Modification records.

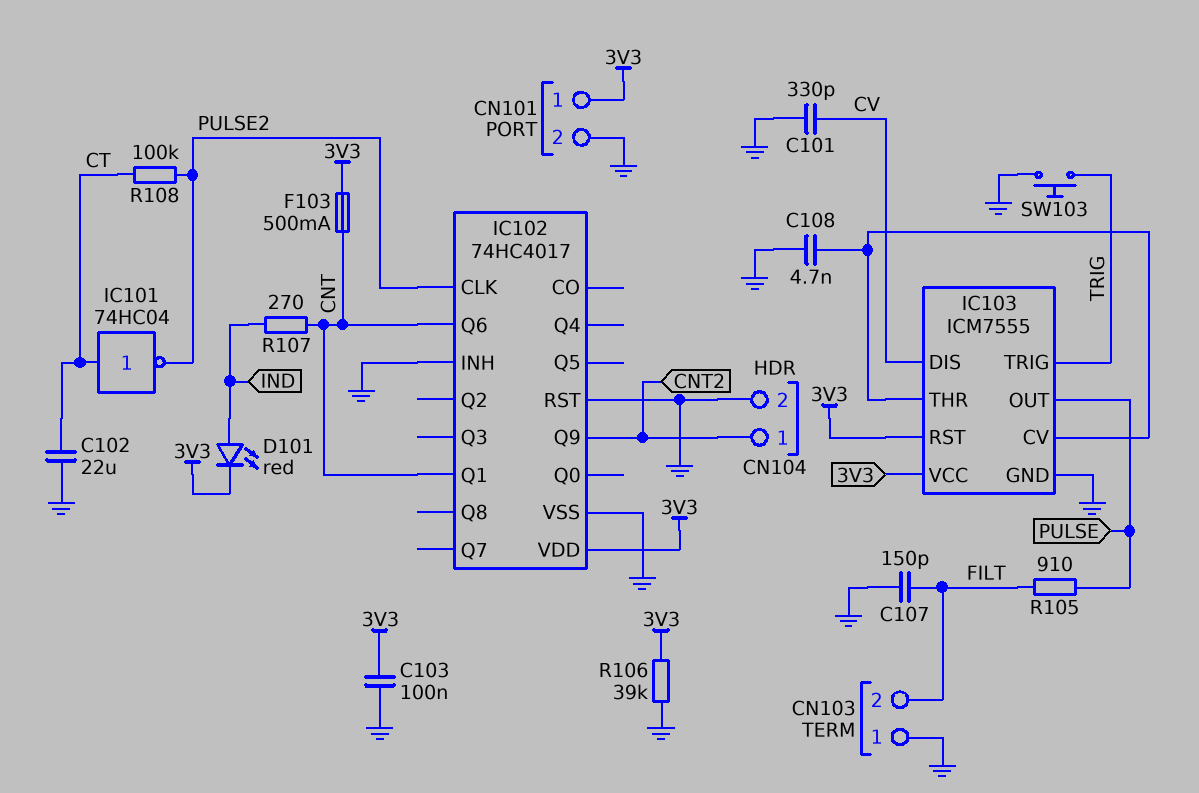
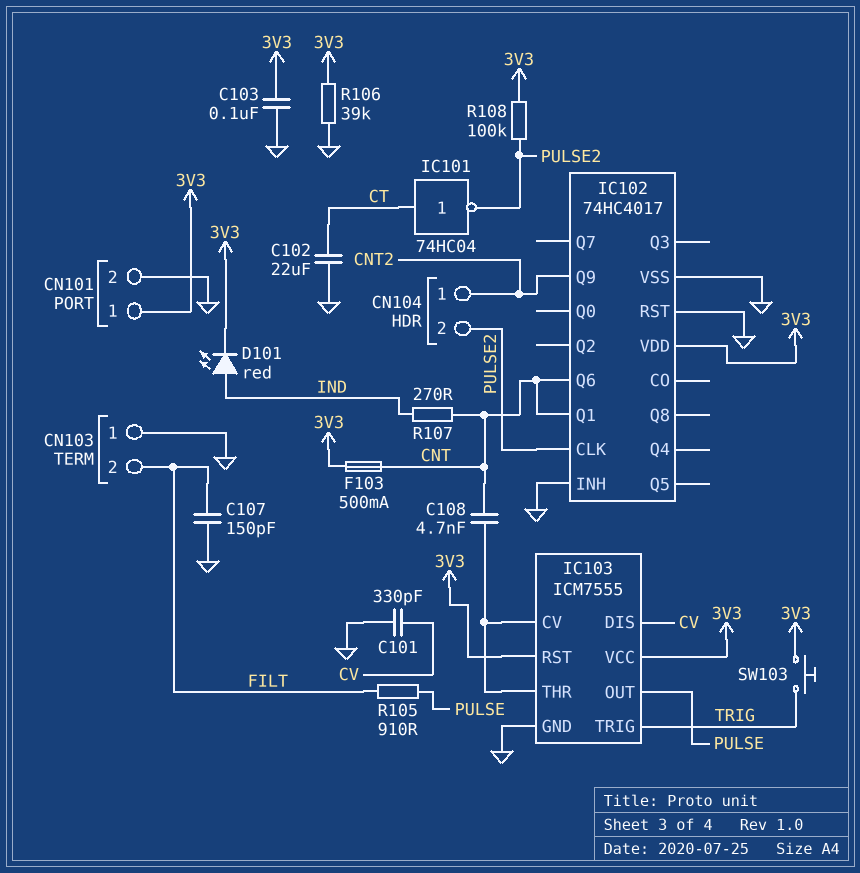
C108: 4.7nF (GND, IC103/CV) -> 4.7nF (CNT, IC103/CV)
CN104 pin 2: GND -> PULSE2
R108: 100k (CT, PULSE2) -> 100k (3V3, PULSE2)
SW103: button (GND, TRIG) -> button (3V3, TRIG)

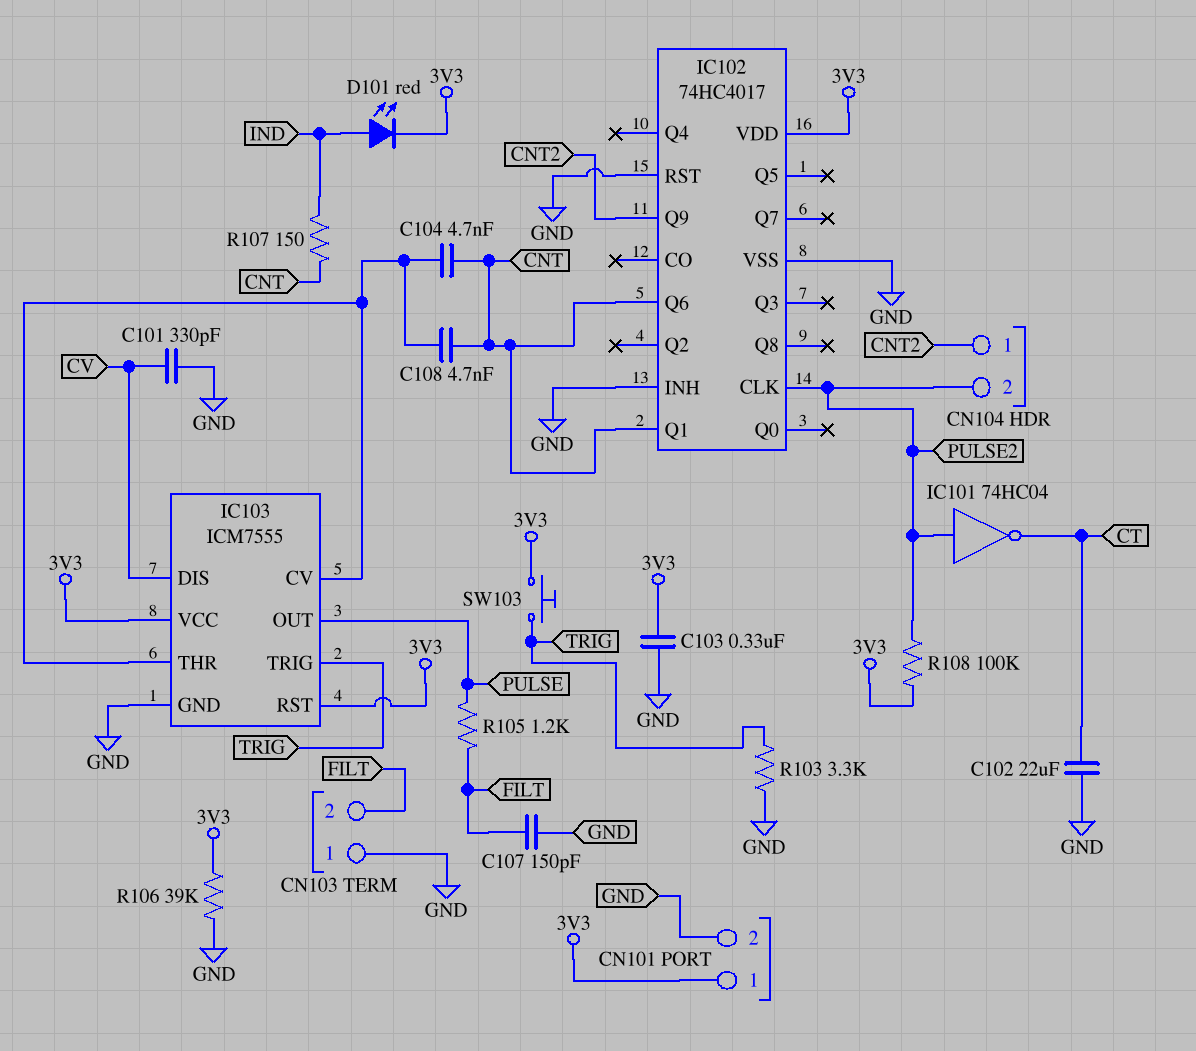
C103: 100nF (3V3, GND) -> 330nF (3V3, GND)
C104: none -> 4.7nF (CNT, IC103/CV)
F103: 500mA (3V3, CNT) -> none
IC101: NOT 74HC04 (in CT, out PULSE2) -> NOT 74HC04 (in PULSE2, out CT)
R103: none -> 3.3k (GND, TRIG)
R105: 910 (FILT, PULSE) -> 1.2k (FILT, PULSE)
R107: 270 (CNT, IND) -> 150 (CNT, IND)

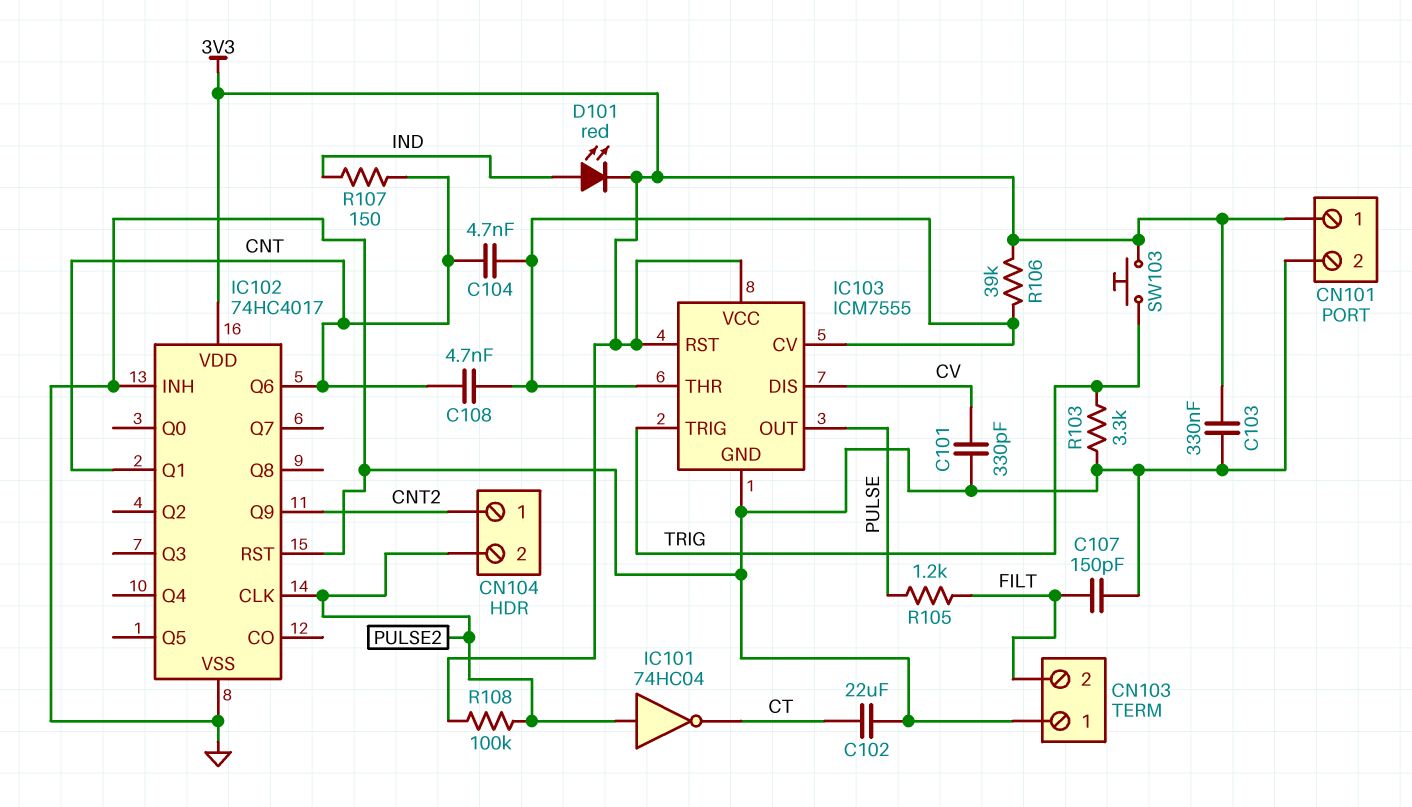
R106: 39k (3V3, GND) -> 39k (3V3, IC103/CV)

TASK DETAILS. Please copy the lines above exactly, starting at the line that holds "SW103: button (GND, TRIG)" and ending at the line that holds "R107: 270 (CNT, IND) -> 150 (CNT, IND)"; include both, but no pictures.

REPLY.
SW103: button (GND, TRIG) -> button (3V3, TRIG)

C103: 100nF (3V3, GND) -> 330nF (3V3, GND)
C104: none -> 4.7nF (CNT, IC103/CV)
F103: 500mA (3V3, CNT) -> none
IC101: NOT 74HC04 (in CT, out PULSE2) -> NOT 74HC04 (in PULSE2, out CT)
R103: none -> 3.3k (GND, TRIG)
R105: 910 (FILT, PULSE) -> 1.2k (FILT, PULSE)
R107: 270 (CNT, IND) -> 150 (CNT, IND)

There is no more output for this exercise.